▸ **Work request**: Begin at the line containing "none -> red cap [622,232,679,269]" and retype each line through the end of the records exactly. Include nothing else and no pictures.

(Object change descriptions)
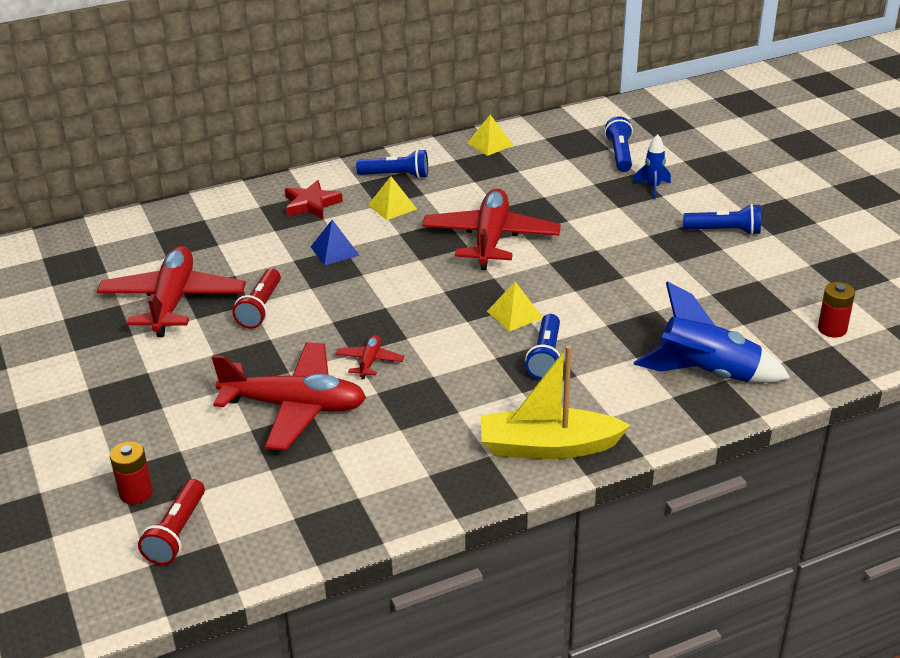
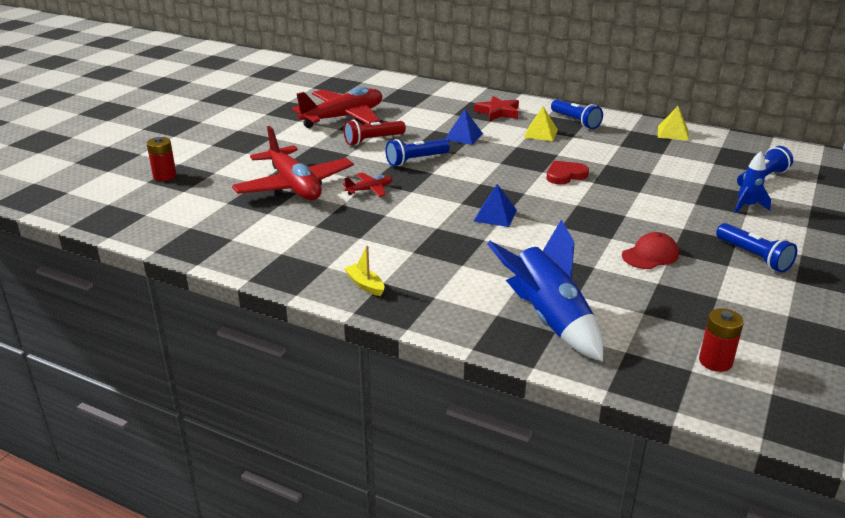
camera: 50 degrees right, 5 degrees down
red flashlight [138,479,205,565] -> none
red plane [422,189,561,270] -> red heart [547,161,589,185]
yellow boat [480,345,631,459] -> yellow boat [344,245,384,296], size x0.43
yellow pyramid [487,282,543,332] -> blue pyramid [474,184,517,227]
blue flashlight [525,314,560,379] -> blue flashlight moved to [386,139,450,166]
none -> red cap [622,232,679,269]

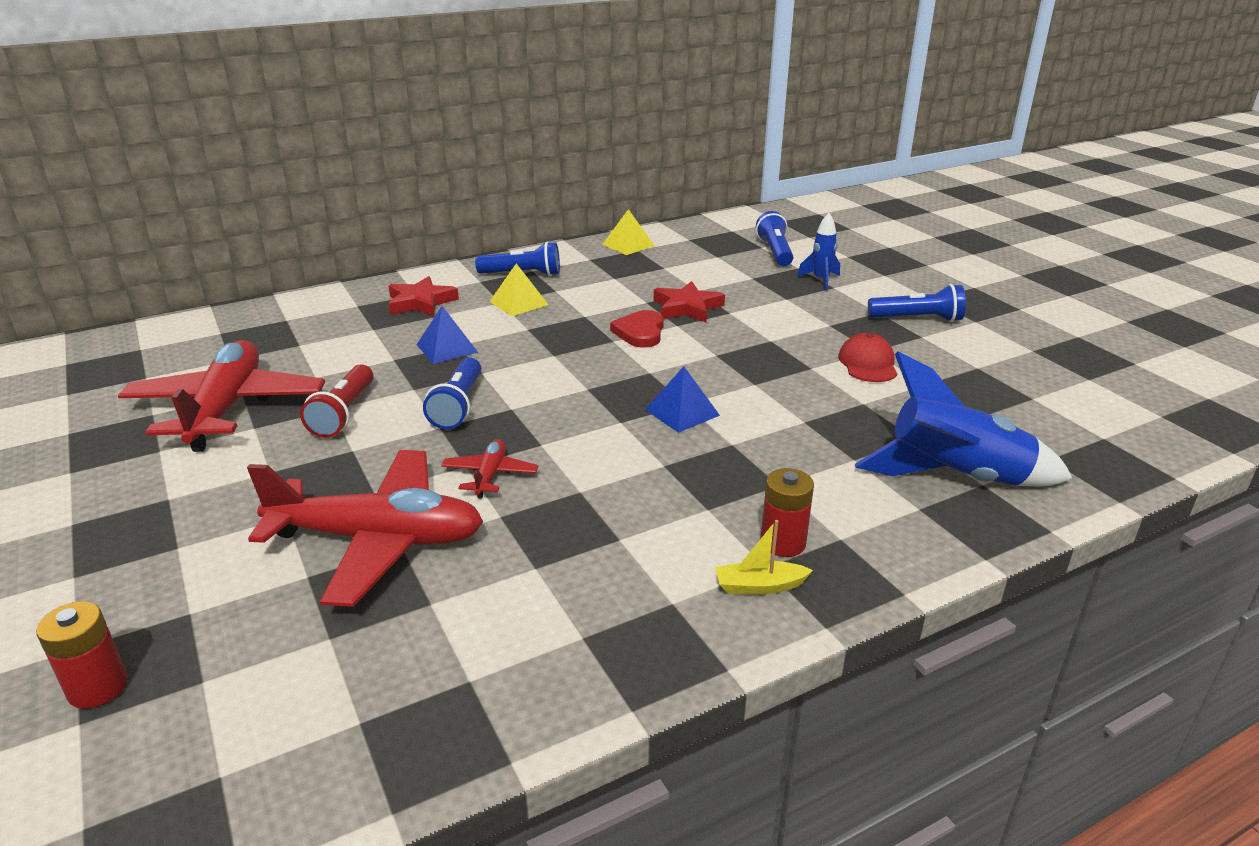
camera: 55 degrees left, 0 degrees up
red battery [699,308,744,372] -> red battery moved to [761,468,814,557]
none -> red star [654,281,725,322]

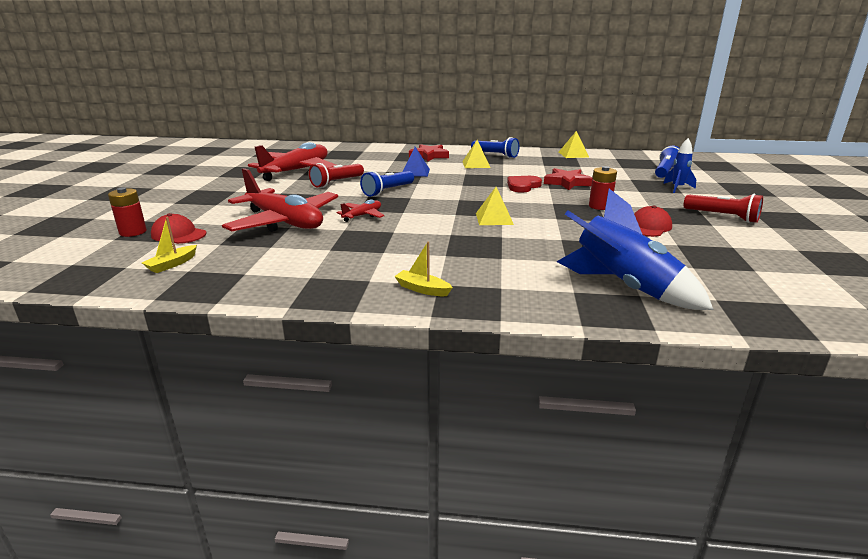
camera: 35 degrees right, 5 degrees down
blue pyramid [645,366,720,433] -> yellow pyramid [476,187,514,225]
red battery [761,468,814,557] -> red battery moved to [589,166,617,210]
blue flashlight [868,284,966,322] -> red flashlight [684,194,763,223]
none -> yellow boat [142,217,197,273]
none -> red cap [151,213,207,244]

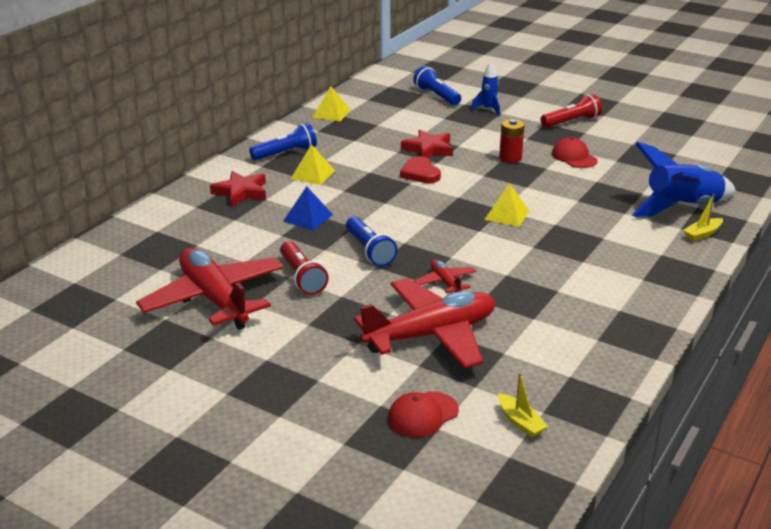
camera: 65 degrees left, 5 degrees up
red battery [108,187,147,237] -> none
yellow boat [394,241,453,296] -> yellow boat moved to [683,194,723,241]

▸ **Result of the exercise**:
none -> red cap [622,232,679,269]

camera: 55 degrees left, 0 degrees up
red battery [699,308,744,372] -> red battery moved to [761,468,814,557]
none -> red star [654,281,725,322]

camera: 35 degrees right, 5 degrees down
blue pyramid [645,366,720,433] -> yellow pyramid [476,187,514,225]
red battery [761,468,814,557] -> red battery moved to [589,166,617,210]
blue flashlight [868,284,966,322] -> red flashlight [684,194,763,223]
none -> yellow boat [142,217,197,273]
none -> red cap [151,213,207,244]

camera: 65 degrees left, 5 degrees up
red battery [108,187,147,237] -> none
yellow boat [394,241,453,296] -> yellow boat moved to [683,194,723,241]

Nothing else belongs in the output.